EXERCISE DATA
-- Opening Marker --

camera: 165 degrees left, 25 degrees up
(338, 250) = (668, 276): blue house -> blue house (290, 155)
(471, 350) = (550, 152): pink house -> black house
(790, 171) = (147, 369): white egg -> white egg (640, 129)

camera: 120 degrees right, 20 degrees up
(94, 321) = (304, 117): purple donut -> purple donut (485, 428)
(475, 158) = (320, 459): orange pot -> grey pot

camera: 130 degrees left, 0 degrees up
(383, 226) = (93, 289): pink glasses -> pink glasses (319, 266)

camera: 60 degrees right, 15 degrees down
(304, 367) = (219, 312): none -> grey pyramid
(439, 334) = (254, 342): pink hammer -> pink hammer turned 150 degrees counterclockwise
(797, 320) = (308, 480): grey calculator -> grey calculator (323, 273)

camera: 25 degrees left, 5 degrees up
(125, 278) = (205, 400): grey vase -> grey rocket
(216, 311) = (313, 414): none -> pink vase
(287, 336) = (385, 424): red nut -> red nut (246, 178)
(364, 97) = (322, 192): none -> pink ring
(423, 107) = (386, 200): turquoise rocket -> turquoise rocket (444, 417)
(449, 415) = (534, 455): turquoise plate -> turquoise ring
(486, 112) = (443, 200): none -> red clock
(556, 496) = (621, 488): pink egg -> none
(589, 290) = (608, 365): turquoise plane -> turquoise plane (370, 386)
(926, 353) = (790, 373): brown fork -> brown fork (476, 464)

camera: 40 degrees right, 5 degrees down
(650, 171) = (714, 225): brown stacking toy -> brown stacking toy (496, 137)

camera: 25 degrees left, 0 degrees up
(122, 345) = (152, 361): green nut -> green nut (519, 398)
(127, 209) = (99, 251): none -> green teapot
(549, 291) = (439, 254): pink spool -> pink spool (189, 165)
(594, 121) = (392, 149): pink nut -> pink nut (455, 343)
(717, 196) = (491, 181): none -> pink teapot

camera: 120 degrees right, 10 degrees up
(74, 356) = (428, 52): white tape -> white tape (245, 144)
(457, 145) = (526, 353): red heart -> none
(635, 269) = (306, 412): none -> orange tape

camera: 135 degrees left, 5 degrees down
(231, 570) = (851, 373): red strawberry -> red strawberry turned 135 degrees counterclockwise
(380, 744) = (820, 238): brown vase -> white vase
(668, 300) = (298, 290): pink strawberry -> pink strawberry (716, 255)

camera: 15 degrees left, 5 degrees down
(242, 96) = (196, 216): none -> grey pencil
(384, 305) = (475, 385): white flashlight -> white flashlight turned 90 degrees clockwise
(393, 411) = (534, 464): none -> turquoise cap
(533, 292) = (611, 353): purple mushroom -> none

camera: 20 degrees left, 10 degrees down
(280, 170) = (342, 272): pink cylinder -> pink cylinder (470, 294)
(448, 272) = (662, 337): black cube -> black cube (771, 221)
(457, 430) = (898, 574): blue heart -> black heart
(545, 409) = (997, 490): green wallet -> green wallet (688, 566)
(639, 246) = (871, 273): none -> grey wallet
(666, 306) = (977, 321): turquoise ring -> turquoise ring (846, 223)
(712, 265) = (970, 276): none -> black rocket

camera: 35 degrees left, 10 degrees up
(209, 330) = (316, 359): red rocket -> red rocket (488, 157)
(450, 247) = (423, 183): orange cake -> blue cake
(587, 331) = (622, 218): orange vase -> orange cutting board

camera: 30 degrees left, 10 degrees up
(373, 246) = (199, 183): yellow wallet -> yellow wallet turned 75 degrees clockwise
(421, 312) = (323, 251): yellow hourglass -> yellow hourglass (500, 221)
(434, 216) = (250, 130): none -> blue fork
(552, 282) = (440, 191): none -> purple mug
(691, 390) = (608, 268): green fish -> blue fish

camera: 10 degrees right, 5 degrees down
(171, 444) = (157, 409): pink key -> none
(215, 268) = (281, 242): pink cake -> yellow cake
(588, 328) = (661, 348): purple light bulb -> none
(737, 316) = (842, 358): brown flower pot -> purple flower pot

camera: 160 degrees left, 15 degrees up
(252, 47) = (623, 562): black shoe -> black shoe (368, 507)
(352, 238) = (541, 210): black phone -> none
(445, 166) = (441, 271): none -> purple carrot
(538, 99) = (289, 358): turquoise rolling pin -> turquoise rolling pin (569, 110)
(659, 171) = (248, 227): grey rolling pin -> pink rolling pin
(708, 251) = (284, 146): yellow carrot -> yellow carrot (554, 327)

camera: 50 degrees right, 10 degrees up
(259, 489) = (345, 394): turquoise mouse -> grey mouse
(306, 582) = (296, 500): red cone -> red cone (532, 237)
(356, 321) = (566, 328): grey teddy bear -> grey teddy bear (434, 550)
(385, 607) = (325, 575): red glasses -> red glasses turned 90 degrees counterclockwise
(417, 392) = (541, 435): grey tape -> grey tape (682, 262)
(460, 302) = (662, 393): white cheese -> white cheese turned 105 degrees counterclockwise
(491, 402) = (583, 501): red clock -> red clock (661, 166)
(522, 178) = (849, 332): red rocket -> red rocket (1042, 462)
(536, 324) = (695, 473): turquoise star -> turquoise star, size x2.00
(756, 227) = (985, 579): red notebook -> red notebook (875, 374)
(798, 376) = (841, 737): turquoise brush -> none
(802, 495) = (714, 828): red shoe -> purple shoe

-- Closing Marker --

DIRECTIONS FOR THIS TASK
Give back the entire listing verbatim.

REPLY
camera: 165 degrees left, 25 degrees up
(338, 250) = (668, 276): blue house -> blue house (290, 155)
(471, 350) = (550, 152): pink house -> black house
(790, 171) = (147, 369): white egg -> white egg (640, 129)

camera: 120 degrees right, 20 degrees up
(94, 321) = (304, 117): purple donut -> purple donut (485, 428)
(475, 158) = (320, 459): orange pot -> grey pot

camera: 130 degrees left, 0 degrees up
(383, 226) = (93, 289): pink glasses -> pink glasses (319, 266)

camera: 60 degrees right, 15 degrees down
(304, 367) = (219, 312): none -> grey pyramid
(439, 334) = (254, 342): pink hammer -> pink hammer turned 150 degrees counterclockwise
(797, 320) = (308, 480): grey calculator -> grey calculator (323, 273)

camera: 25 degrees left, 5 degrees up
(125, 278) = (205, 400): grey vase -> grey rocket
(216, 311) = (313, 414): none -> pink vase
(287, 336) = (385, 424): red nut -> red nut (246, 178)
(364, 97) = (322, 192): none -> pink ring
(423, 107) = (386, 200): turquoise rocket -> turquoise rocket (444, 417)
(449, 415) = (534, 455): turquoise plate -> turquoise ring
(486, 112) = (443, 200): none -> red clock
(556, 496) = (621, 488): pink egg -> none
(589, 290) = (608, 365): turquoise plane -> turquoise plane (370, 386)
(926, 353) = (790, 373): brown fork -> brown fork (476, 464)

camera: 40 degrees right, 5 degrees down
(650, 171) = (714, 225): brown stacking toy -> brown stacking toy (496, 137)

camera: 25 degrees left, 0 degrees up
(122, 345) = (152, 361): green nut -> green nut (519, 398)
(127, 209) = (99, 251): none -> green teapot
(549, 291) = (439, 254): pink spool -> pink spool (189, 165)
(594, 121) = (392, 149): pink nut -> pink nut (455, 343)
(717, 196) = (491, 181): none -> pink teapot

camera: 120 degrees right, 10 degrees up
(74, 356) = (428, 52): white tape -> white tape (245, 144)
(457, 145) = (526, 353): red heart -> none
(635, 269) = (306, 412): none -> orange tape

camera: 135 degrees left, 5 degrees down
(231, 570) = (851, 373): red strawberry -> red strawberry turned 135 degrees counterclockwise
(380, 744) = (820, 238): brown vase -> white vase
(668, 300) = (298, 290): pink strawberry -> pink strawberry (716, 255)

camera: 15 degrees left, 5 degrees down
(242, 96) = (196, 216): none -> grey pencil
(384, 305) = (475, 385): white flashlight -> white flashlight turned 90 degrees clockwise
(393, 411) = (534, 464): none -> turquoise cap
(533, 292) = (611, 353): purple mushroom -> none

camera: 20 degrees left, 10 degrees down
(280, 170) = (342, 272): pink cylinder -> pink cylinder (470, 294)
(448, 272) = (662, 337): black cube -> black cube (771, 221)
(457, 430) = (898, 574): blue heart -> black heart
(545, 409) = (997, 490): green wallet -> green wallet (688, 566)
(639, 246) = (871, 273): none -> grey wallet
(666, 306) = (977, 321): turquoise ring -> turquoise ring (846, 223)
(712, 265) = (970, 276): none -> black rocket

camera: 35 degrees left, 10 degrees up
(209, 330) = (316, 359): red rocket -> red rocket (488, 157)
(450, 247) = (423, 183): orange cake -> blue cake
(587, 331) = (622, 218): orange vase -> orange cutting board

camera: 30 degrees left, 10 degrees up
(373, 246) = (199, 183): yellow wallet -> yellow wallet turned 75 degrees clockwise
(421, 312) = (323, 251): yellow hourglass -> yellow hourglass (500, 221)
(434, 216) = (250, 130): none -> blue fork
(552, 282) = (440, 191): none -> purple mug
(691, 390) = (608, 268): green fish -> blue fish

camera: 10 degrees right, 5 degrees down
(171, 444) = (157, 409): pink key -> none
(215, 268) = (281, 242): pink cake -> yellow cake
(588, 328) = (661, 348): purple light bulb -> none
(737, 316) = (842, 358): brown flower pot -> purple flower pot

camera: 160 degrees left, 15 degrees up
(252, 47) = (623, 562): black shoe -> black shoe (368, 507)
(352, 238) = (541, 210): black phone -> none
(445, 166) = (441, 271): none -> purple carrot
(538, 99) = (289, 358): turquoise rolling pin -> turquoise rolling pin (569, 110)
(659, 171) = (248, 227): grey rolling pin -> pink rolling pin
(708, 251) = (284, 146): yellow carrot -> yellow carrot (554, 327)

camera: 50 degrees right, 10 degrees up
(259, 489) = (345, 394): turquoise mouse -> grey mouse
(306, 582) = (296, 500): red cone -> red cone (532, 237)
(356, 321) = (566, 328): grey teddy bear -> grey teddy bear (434, 550)
(385, 607) = (325, 575): red glasses -> red glasses turned 90 degrees counterclockwise
(417, 392) = (541, 435): grey tape -> grey tape (682, 262)
(460, 302) = (662, 393): white cheese -> white cheese turned 105 degrees counterclockwise
(491, 402) = (583, 501): red clock -> red clock (661, 166)
(522, 178) = (849, 332): red rocket -> red rocket (1042, 462)
(536, 324) = (695, 473): turquoise star -> turquoise star, size x2.00
(756, 227) = (985, 579): red notebook -> red notebook (875, 374)
(798, 376) = (841, 737): turquoise brush -> none
(802, 495) = (714, 828): red shoe -> purple shoe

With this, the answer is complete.